*** LISTED RECORDS Section Begins ***

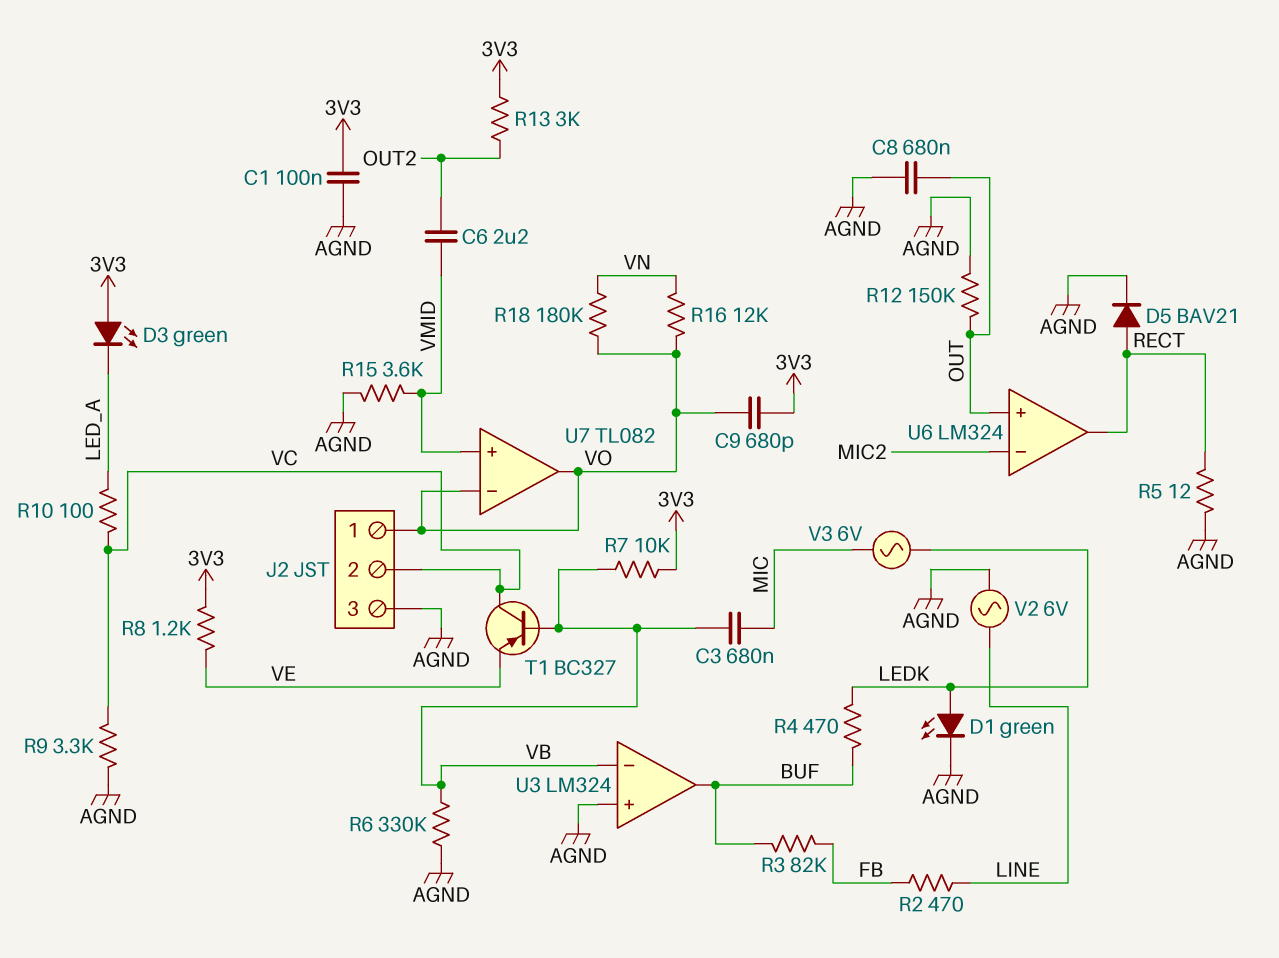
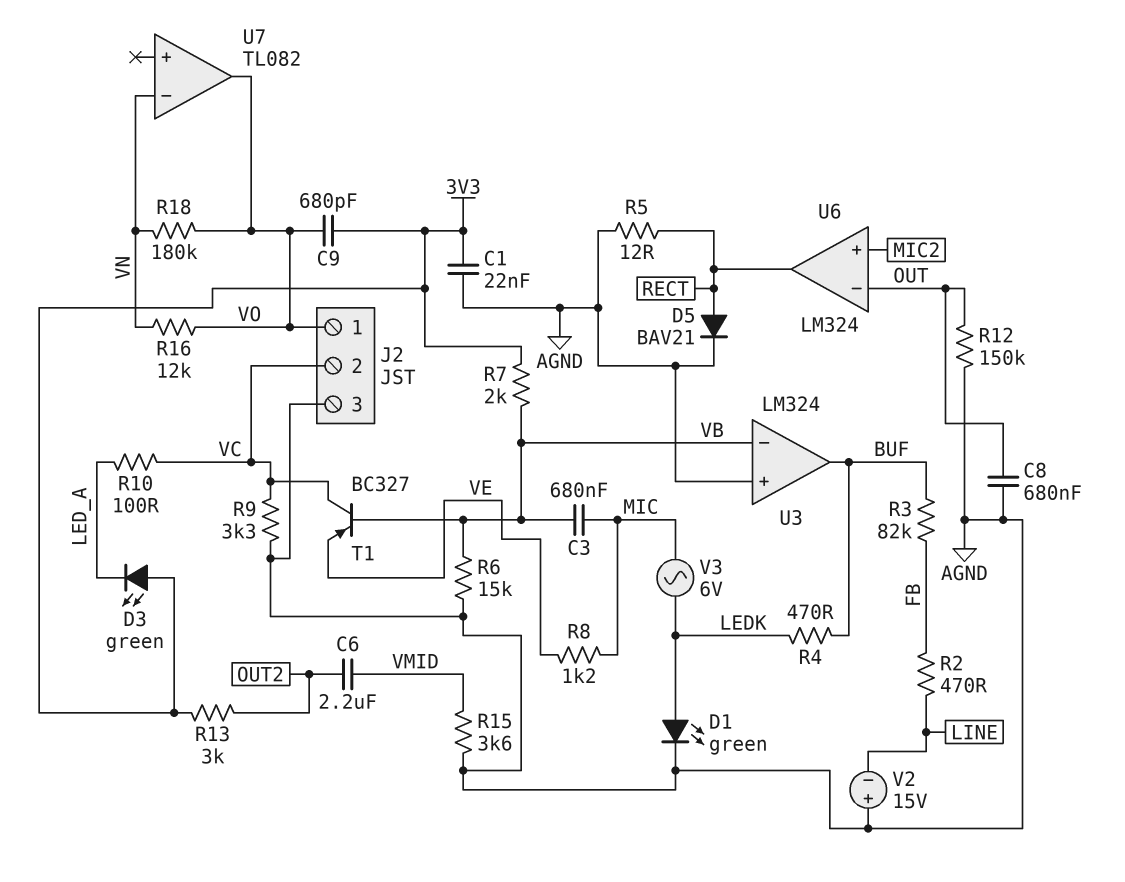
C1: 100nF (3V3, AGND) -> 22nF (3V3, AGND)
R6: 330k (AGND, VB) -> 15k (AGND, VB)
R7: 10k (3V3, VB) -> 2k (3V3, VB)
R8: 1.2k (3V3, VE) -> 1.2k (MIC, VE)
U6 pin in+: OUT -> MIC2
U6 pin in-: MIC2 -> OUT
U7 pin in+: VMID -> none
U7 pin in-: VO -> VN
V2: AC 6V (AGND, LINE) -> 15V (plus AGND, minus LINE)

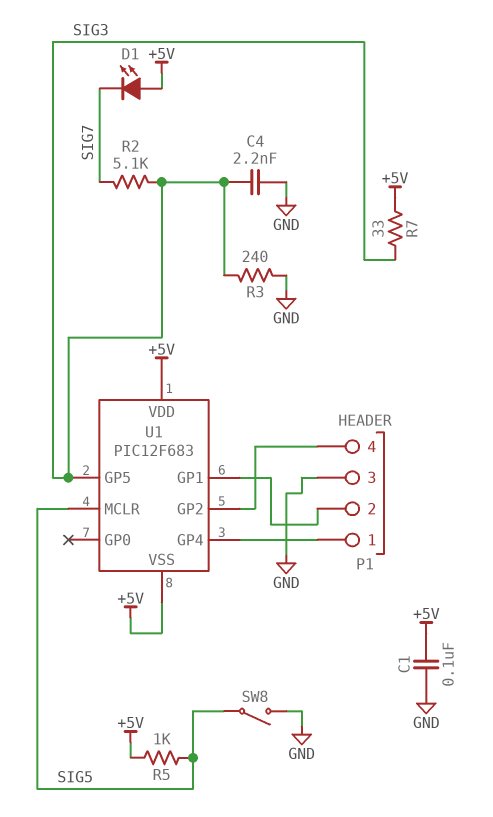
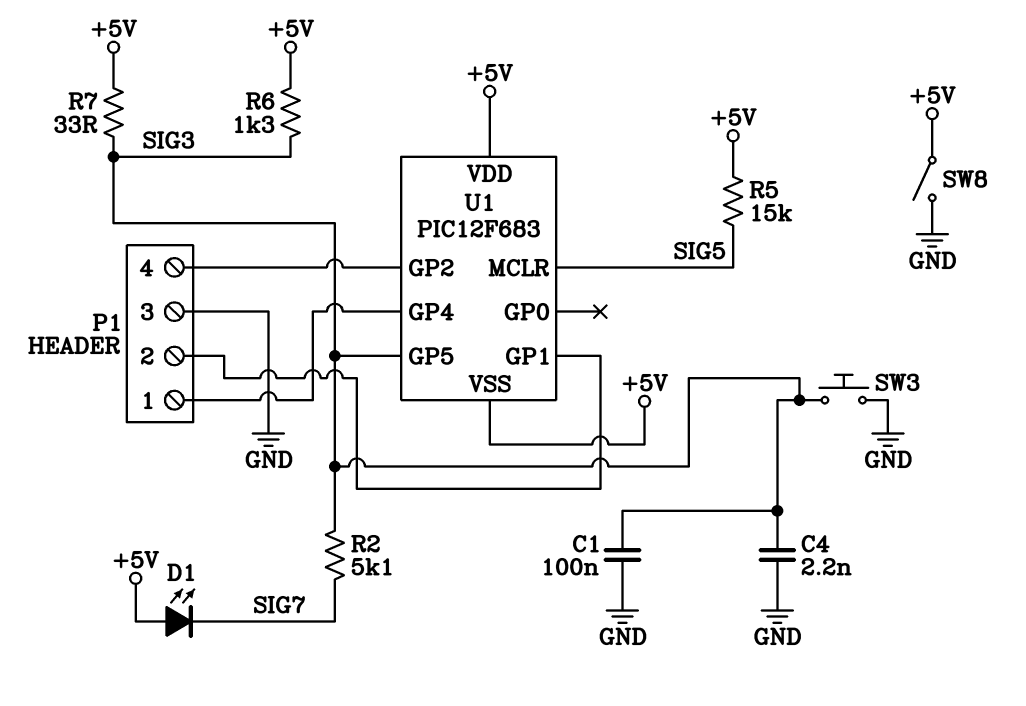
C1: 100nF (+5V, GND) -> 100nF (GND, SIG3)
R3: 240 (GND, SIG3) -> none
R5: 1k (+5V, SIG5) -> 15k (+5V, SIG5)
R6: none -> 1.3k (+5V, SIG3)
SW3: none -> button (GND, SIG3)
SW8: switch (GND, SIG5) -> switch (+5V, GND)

*** LISTED RECORDS Section Ends ***

PROBLEM DETAILS
Give every line above again exactly, with no pictures.

YOUR RESPONSE
C1: 100nF (3V3, AGND) -> 22nF (3V3, AGND)
R6: 330k (AGND, VB) -> 15k (AGND, VB)
R7: 10k (3V3, VB) -> 2k (3V3, VB)
R8: 1.2k (3V3, VE) -> 1.2k (MIC, VE)
U6 pin in+: OUT -> MIC2
U6 pin in-: MIC2 -> OUT
U7 pin in+: VMID -> none
U7 pin in-: VO -> VN
V2: AC 6V (AGND, LINE) -> 15V (plus AGND, minus LINE)

C1: 100nF (+5V, GND) -> 100nF (GND, SIG3)
R3: 240 (GND, SIG3) -> none
R5: 1k (+5V, SIG5) -> 15k (+5V, SIG5)
R6: none -> 1.3k (+5V, SIG3)
SW3: none -> button (GND, SIG3)
SW8: switch (GND, SIG5) -> switch (+5V, GND)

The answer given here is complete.